Entries taken from a collection
⁂

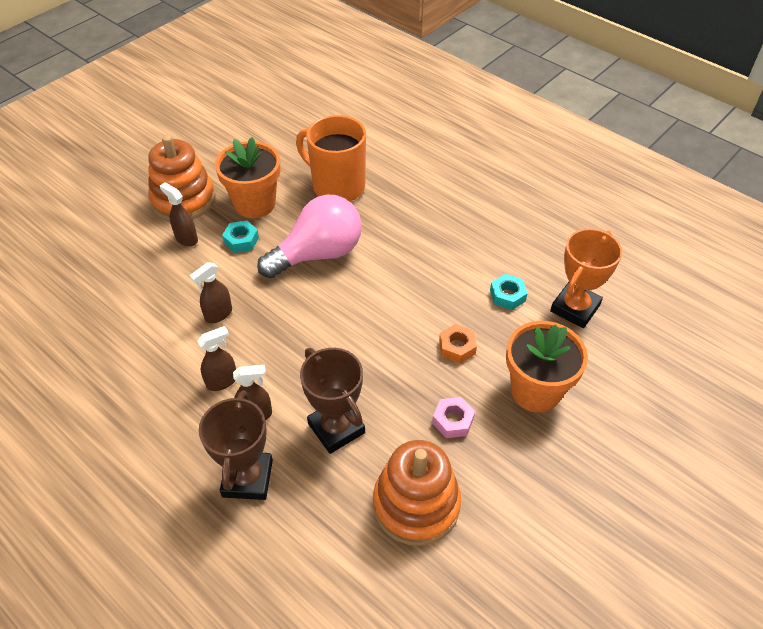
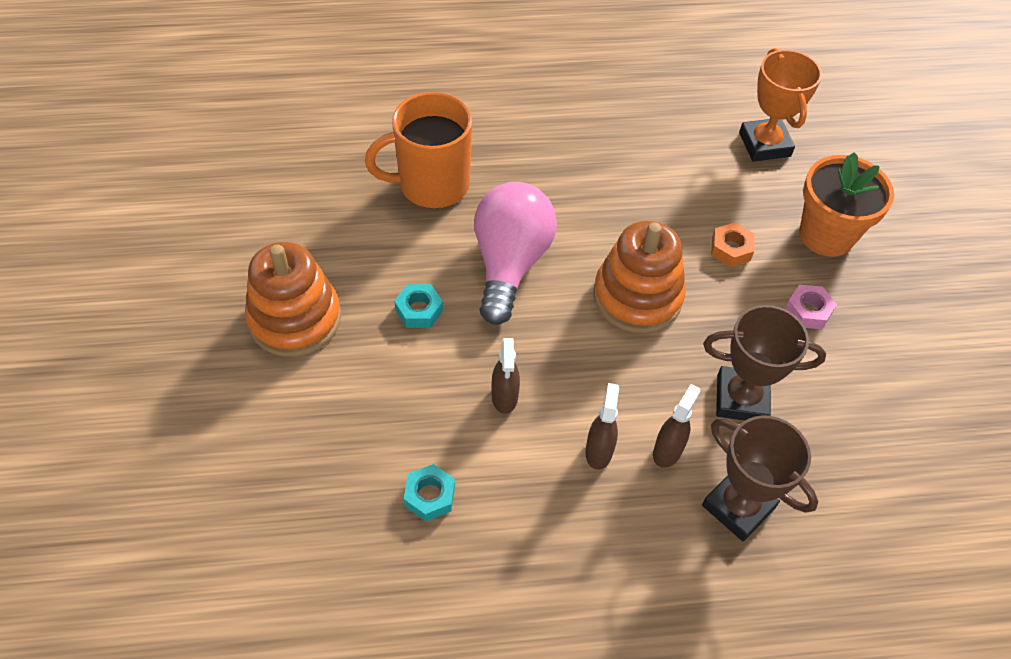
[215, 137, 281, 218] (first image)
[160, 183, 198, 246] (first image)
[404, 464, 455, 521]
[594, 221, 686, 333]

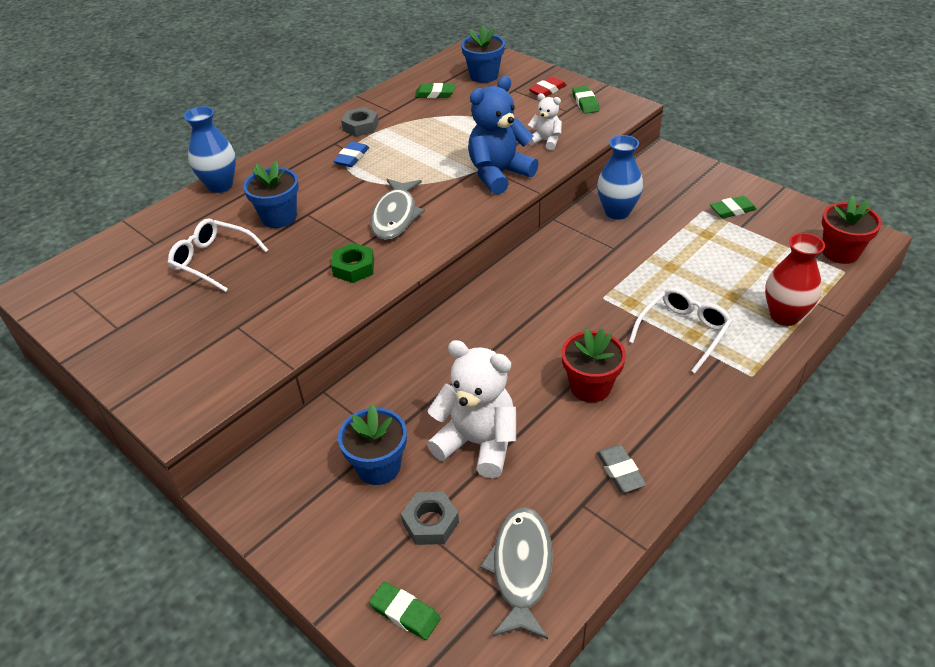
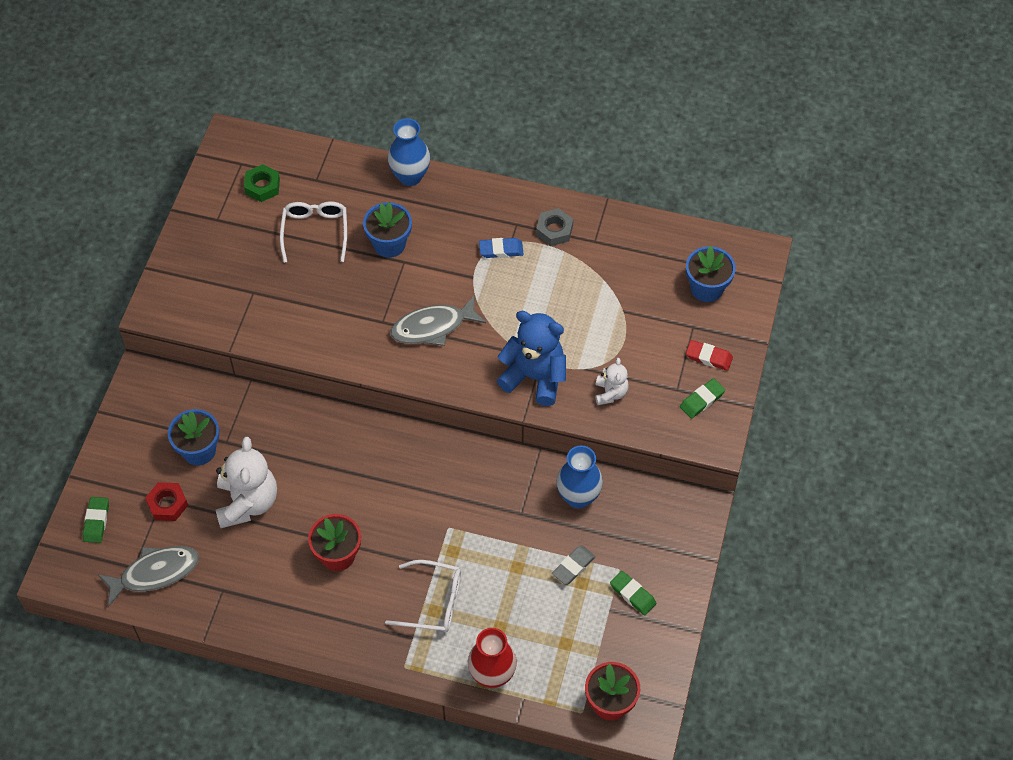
[415, 83, 455, 98] (first image)
[244, 164, 280, 202]
[552, 545, 596, 585]
[145, 482, 188, 521]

⁂

About this task:
When copying, output the data exactly and leave out the pictures.

Result below:
[215, 137, 281, 218] (first image)
[160, 183, 198, 246] (first image)
[404, 464, 455, 521]
[594, 221, 686, 333]

[415, 83, 455, 98] (first image)
[244, 164, 280, 202]
[552, 545, 596, 585]
[145, 482, 188, 521]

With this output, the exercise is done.